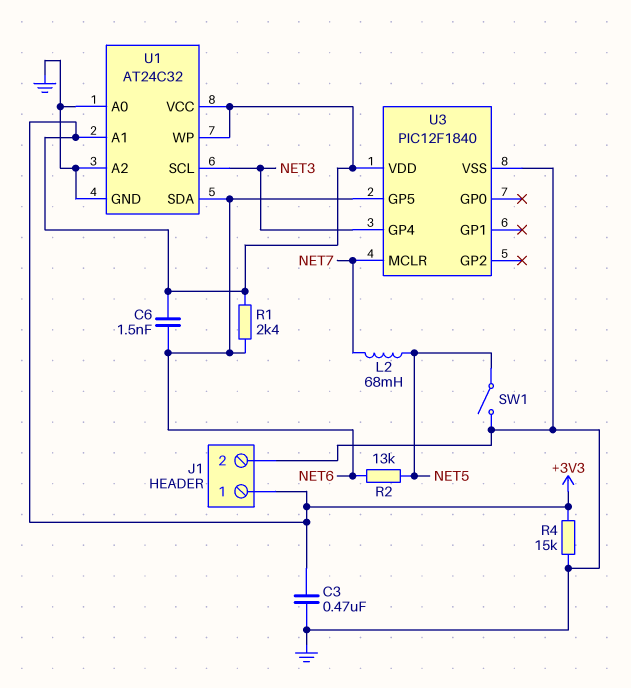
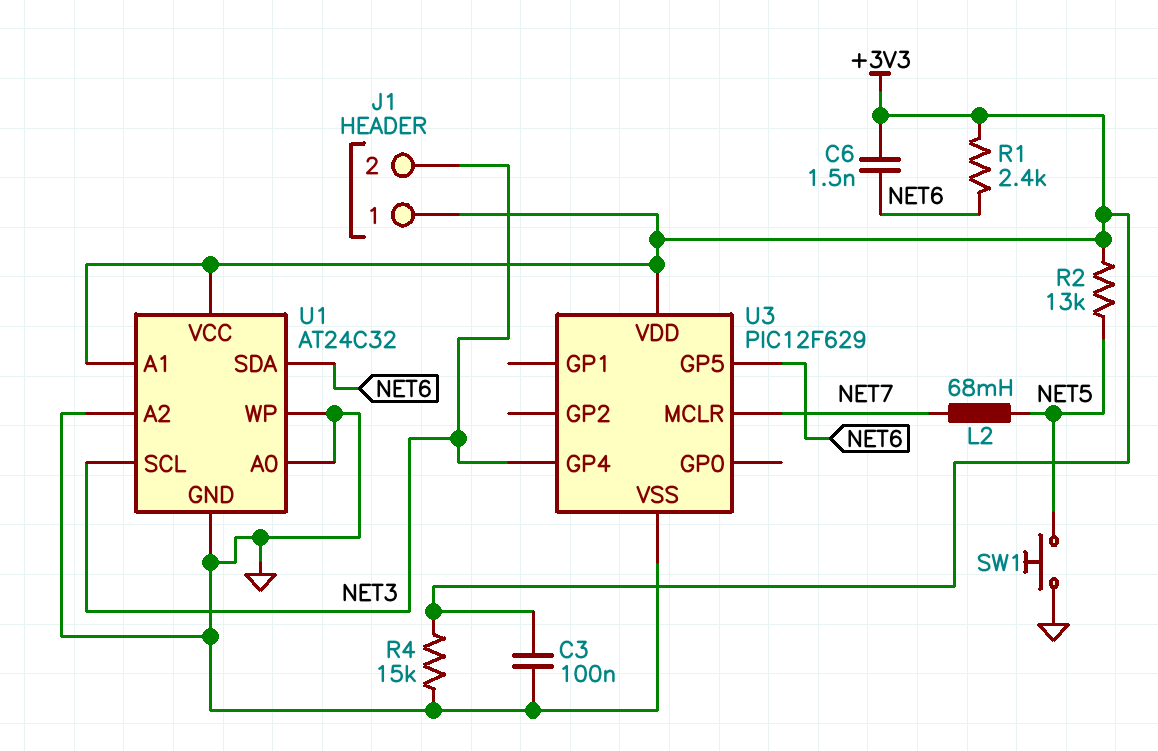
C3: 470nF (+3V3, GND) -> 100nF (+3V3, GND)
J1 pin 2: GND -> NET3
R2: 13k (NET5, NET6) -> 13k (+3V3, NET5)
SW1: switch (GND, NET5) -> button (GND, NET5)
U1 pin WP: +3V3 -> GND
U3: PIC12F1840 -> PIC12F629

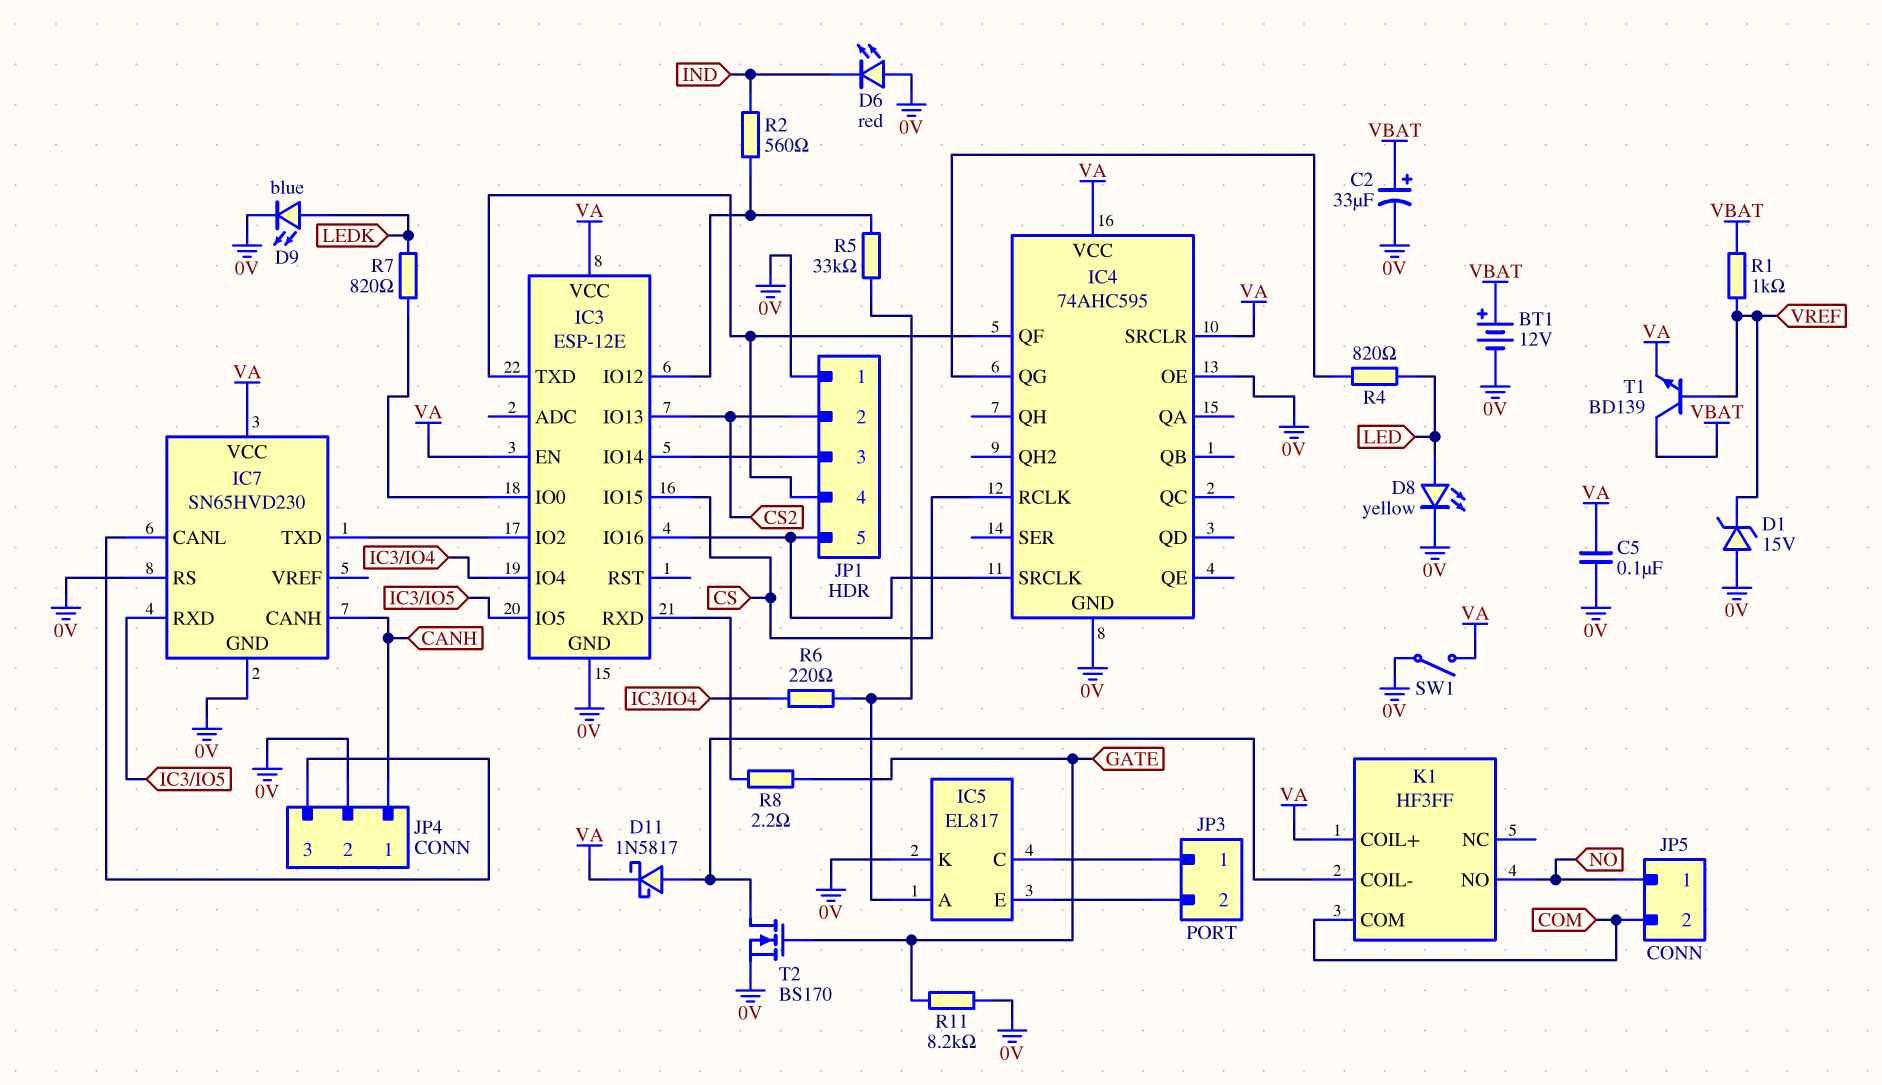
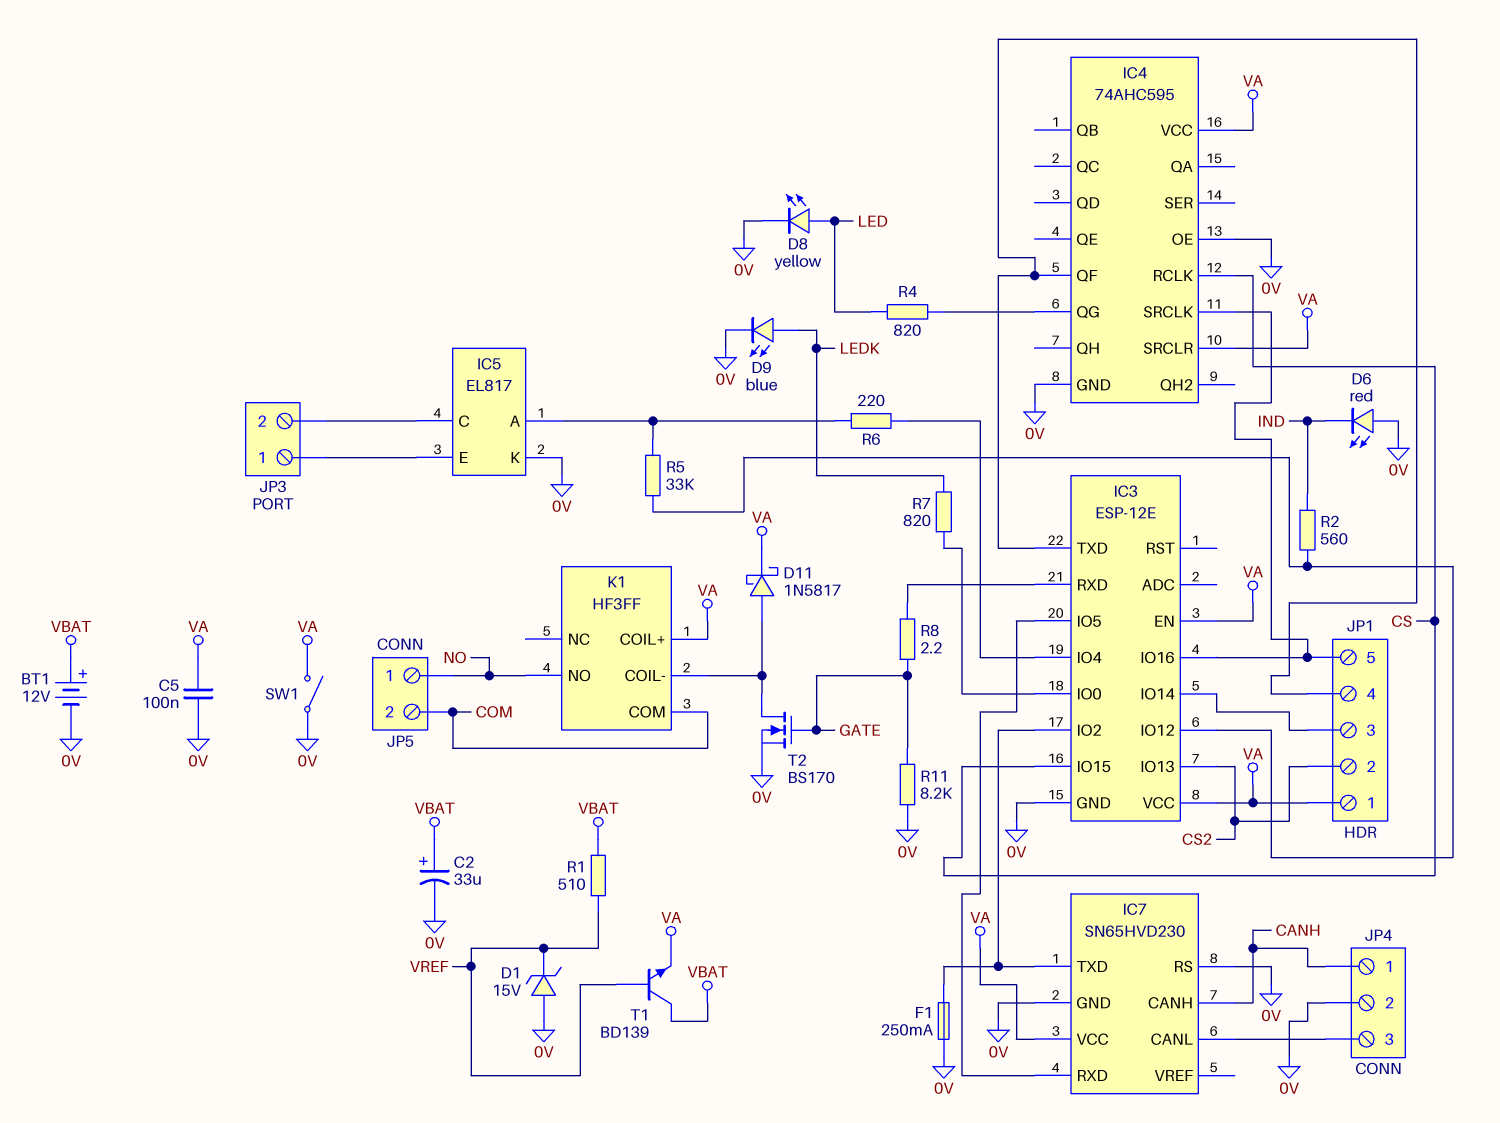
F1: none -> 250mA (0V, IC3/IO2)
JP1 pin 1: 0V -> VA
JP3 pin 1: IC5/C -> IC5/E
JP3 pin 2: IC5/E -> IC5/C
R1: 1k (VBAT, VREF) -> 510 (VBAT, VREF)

- - -

- [Try it]
Omit the pictures. Transcribe word for word the lines from the one containing "U3: PIC12F1840 -> PIC12F629" through the end of the listing, inclusive.

- [Answer section]
U3: PIC12F1840 -> PIC12F629

F1: none -> 250mA (0V, IC3/IO2)
JP1 pin 1: 0V -> VA
JP3 pin 1: IC5/C -> IC5/E
JP3 pin 2: IC5/E -> IC5/C
R1: 1k (VBAT, VREF) -> 510 (VBAT, VREF)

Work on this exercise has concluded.